____ DATA FOR ANALYSIS
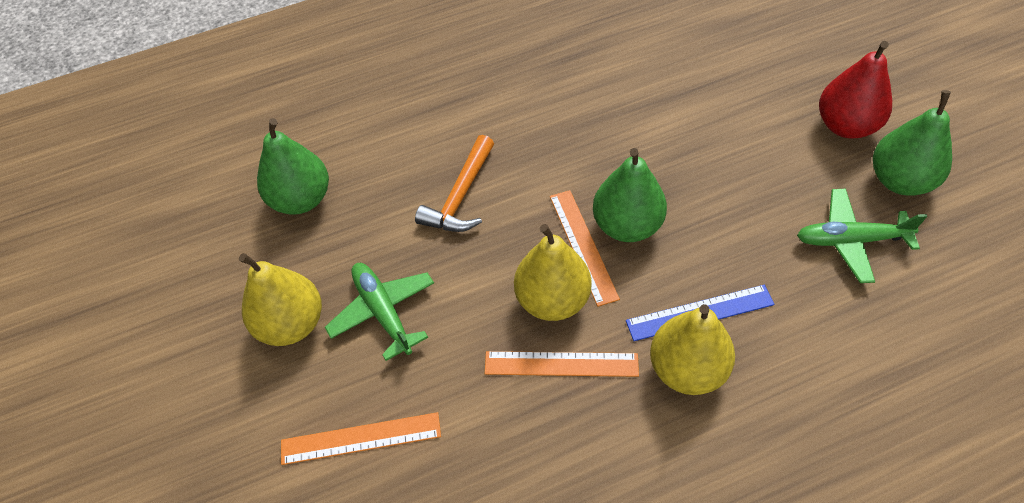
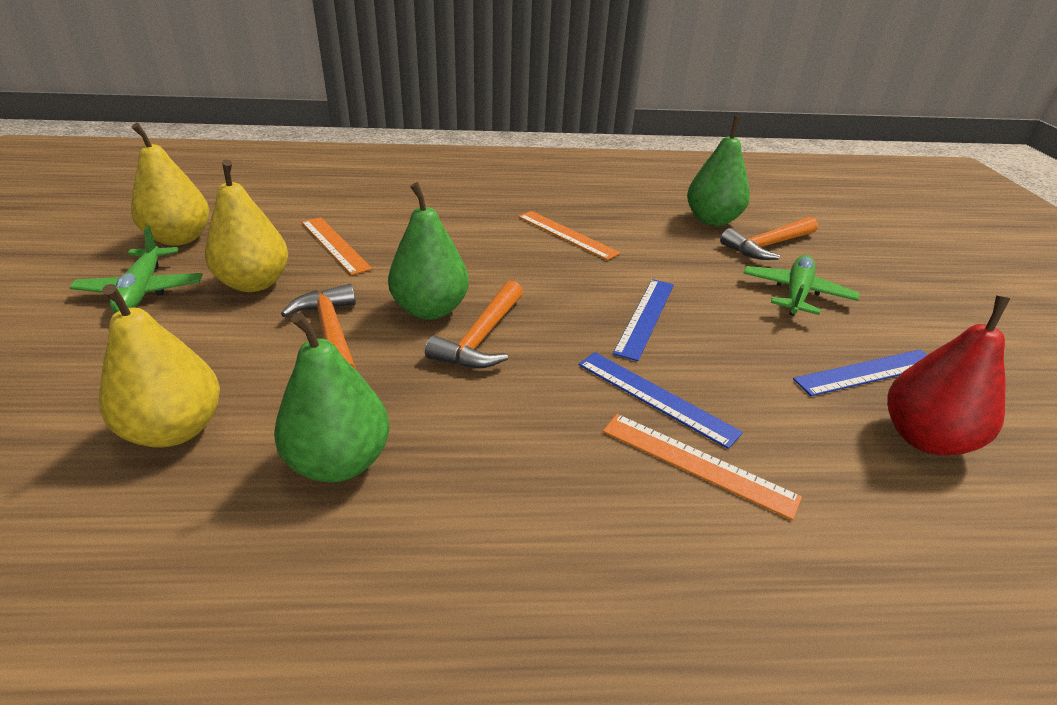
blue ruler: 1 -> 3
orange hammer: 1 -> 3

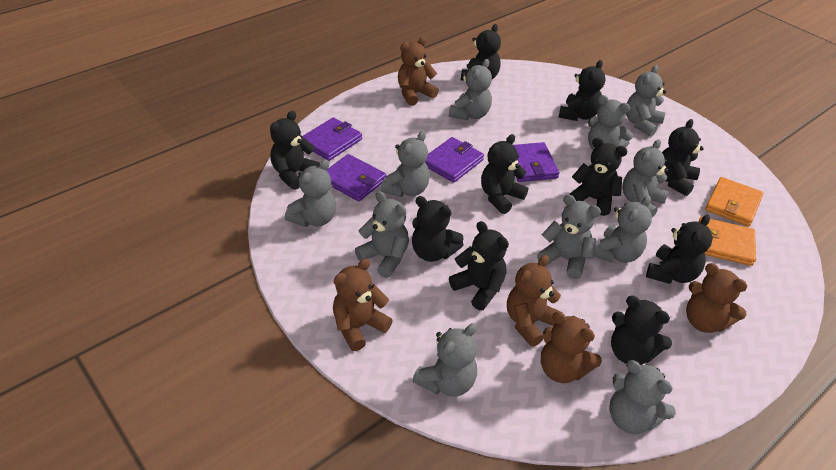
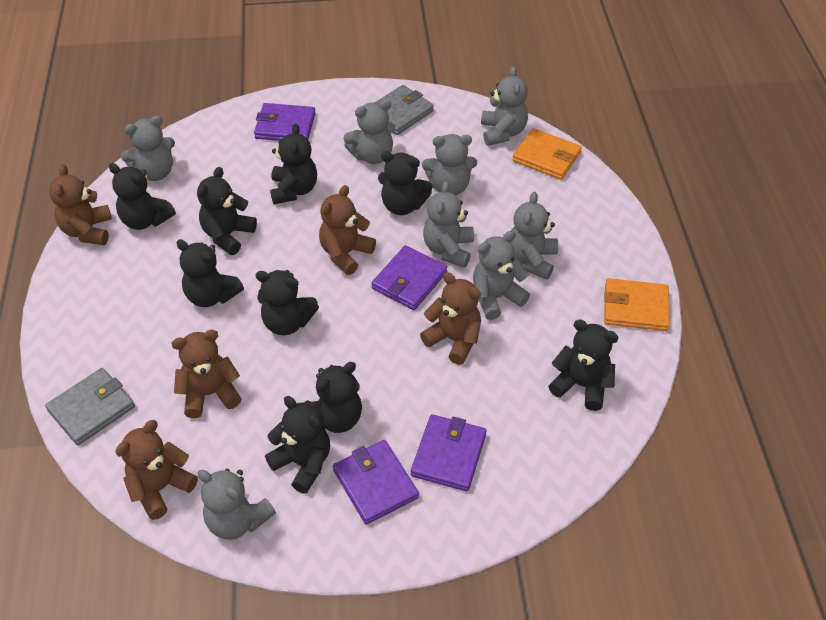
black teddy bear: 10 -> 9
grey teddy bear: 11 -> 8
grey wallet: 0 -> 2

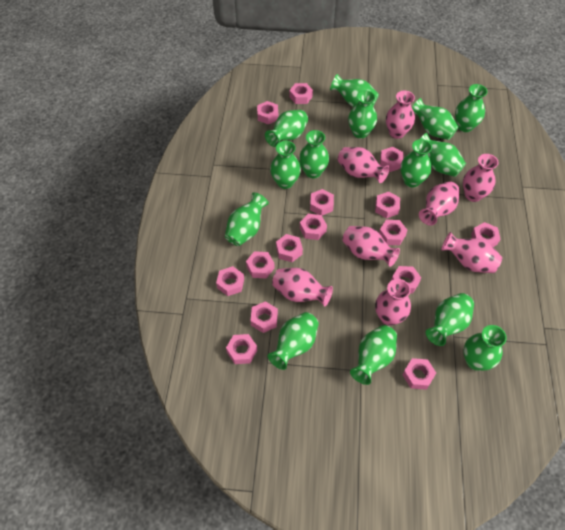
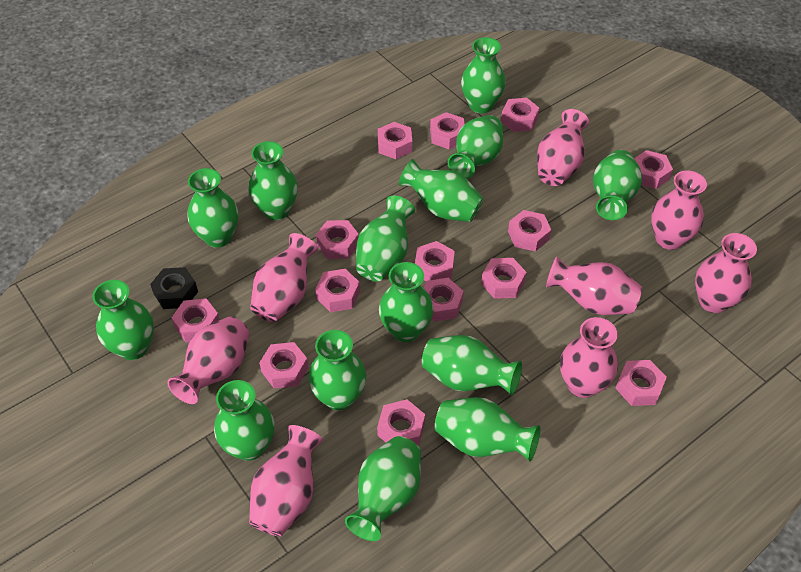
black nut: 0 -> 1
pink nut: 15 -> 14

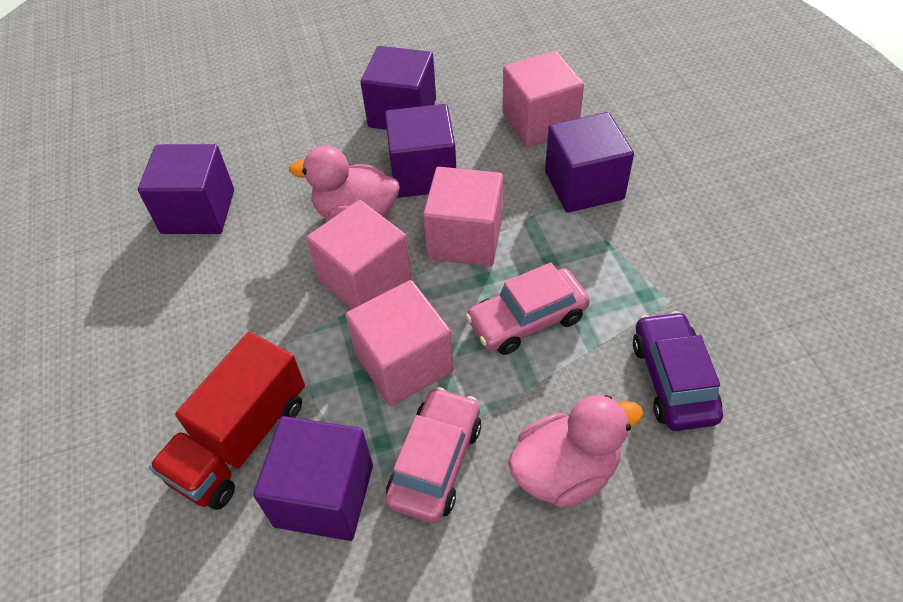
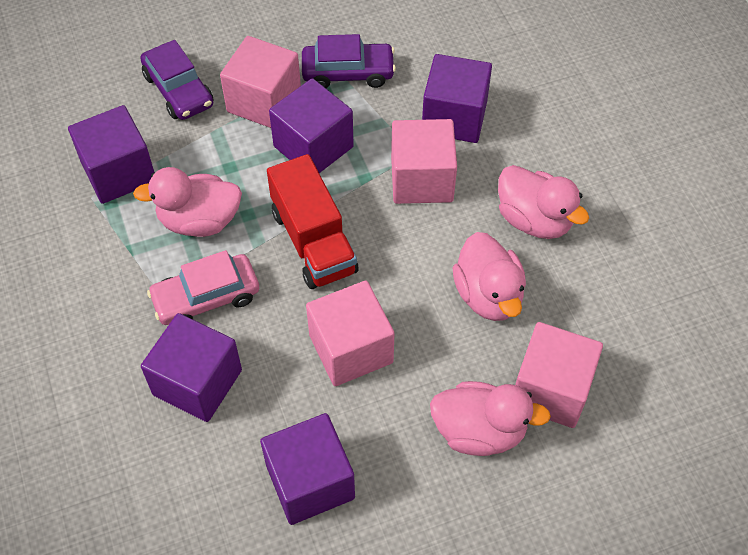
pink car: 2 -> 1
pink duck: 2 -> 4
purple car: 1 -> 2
________
____ DATA FOR ANALYSIS
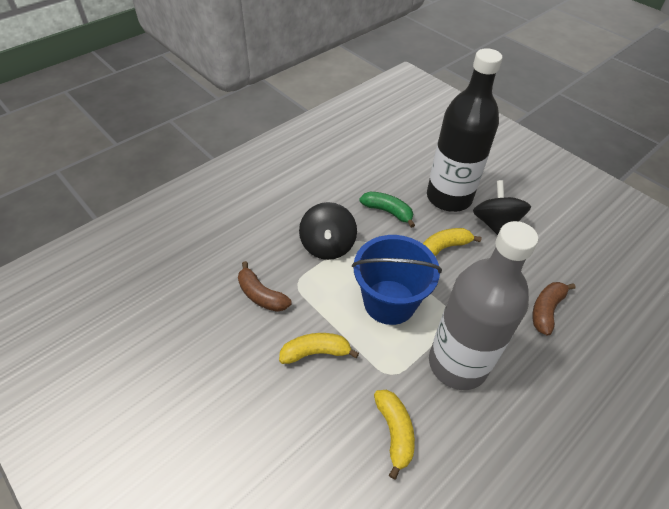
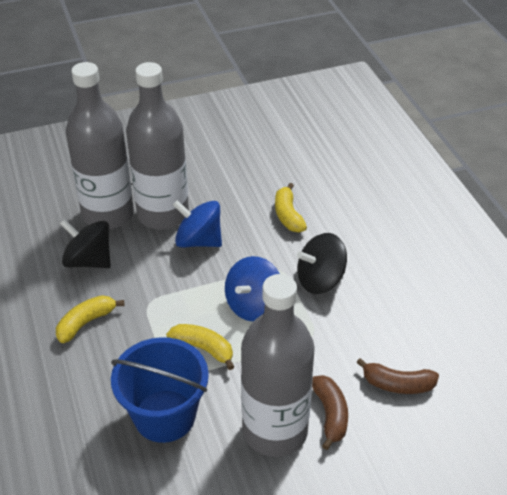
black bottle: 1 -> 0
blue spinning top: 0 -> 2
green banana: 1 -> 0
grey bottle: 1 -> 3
________
When you reach the line holding "blue ruler: 1 -> 3" in the listing above, begin retyping exactly, and stop once the line holding "purple car: 1 -> 2" is done; pictures stay out.

» SOLUTION TO THIS PROBLEM
blue ruler: 1 -> 3
orange hammer: 1 -> 3

black teddy bear: 10 -> 9
grey teddy bear: 11 -> 8
grey wallet: 0 -> 2

black nut: 0 -> 1
pink nut: 15 -> 14

pink car: 2 -> 1
pink duck: 2 -> 4
purple car: 1 -> 2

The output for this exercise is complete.